* **Task to complete**: Return exactly the lines below, starting with the one that has "Light: [445,94,477,120] ->" and going on through the one that has "Printer - Writer: [621,399,894,501]".

▬▬▬

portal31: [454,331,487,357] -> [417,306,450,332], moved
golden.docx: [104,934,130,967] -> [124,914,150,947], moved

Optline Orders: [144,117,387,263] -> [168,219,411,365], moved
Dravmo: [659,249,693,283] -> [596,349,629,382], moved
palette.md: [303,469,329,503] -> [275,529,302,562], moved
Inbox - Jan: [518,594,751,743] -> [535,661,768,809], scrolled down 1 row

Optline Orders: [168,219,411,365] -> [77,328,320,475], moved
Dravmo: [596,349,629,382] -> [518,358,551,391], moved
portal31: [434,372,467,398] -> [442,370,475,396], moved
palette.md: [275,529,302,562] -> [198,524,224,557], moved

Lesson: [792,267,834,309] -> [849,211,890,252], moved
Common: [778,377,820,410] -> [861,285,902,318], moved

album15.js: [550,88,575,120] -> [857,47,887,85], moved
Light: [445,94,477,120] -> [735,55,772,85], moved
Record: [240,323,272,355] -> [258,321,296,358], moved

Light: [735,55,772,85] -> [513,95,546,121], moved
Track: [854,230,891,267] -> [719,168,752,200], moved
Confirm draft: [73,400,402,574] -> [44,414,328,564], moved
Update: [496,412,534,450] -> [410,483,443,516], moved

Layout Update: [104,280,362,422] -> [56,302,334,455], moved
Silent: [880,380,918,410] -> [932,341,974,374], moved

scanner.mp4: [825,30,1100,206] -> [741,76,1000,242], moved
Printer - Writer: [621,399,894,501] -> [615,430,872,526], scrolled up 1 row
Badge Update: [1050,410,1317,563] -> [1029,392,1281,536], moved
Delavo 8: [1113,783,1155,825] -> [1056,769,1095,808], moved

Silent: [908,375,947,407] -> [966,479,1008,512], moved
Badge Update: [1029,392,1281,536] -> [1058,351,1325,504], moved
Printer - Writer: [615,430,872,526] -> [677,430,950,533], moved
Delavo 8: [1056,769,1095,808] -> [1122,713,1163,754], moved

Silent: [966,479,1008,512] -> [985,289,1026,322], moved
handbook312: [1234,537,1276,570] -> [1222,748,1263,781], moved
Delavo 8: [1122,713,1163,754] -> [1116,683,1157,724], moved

▬▬▬

* **Task output**:
Light: [445,94,477,120] -> [735,55,772,85], moved
Record: [240,323,272,355] -> [258,321,296,358], moved

Light: [735,55,772,85] -> [513,95,546,121], moved
Track: [854,230,891,267] -> [719,168,752,200], moved
Confirm draft: [73,400,402,574] -> [44,414,328,564], moved
Update: [496,412,534,450] -> [410,483,443,516], moved

Layout Update: [104,280,362,422] -> [56,302,334,455], moved
Silent: [880,380,918,410] -> [932,341,974,374], moved

scanner.mp4: [825,30,1100,206] -> [741,76,1000,242], moved
Printer - Writer: [621,399,894,501] -> [615,430,872,526], scrolled up 1 row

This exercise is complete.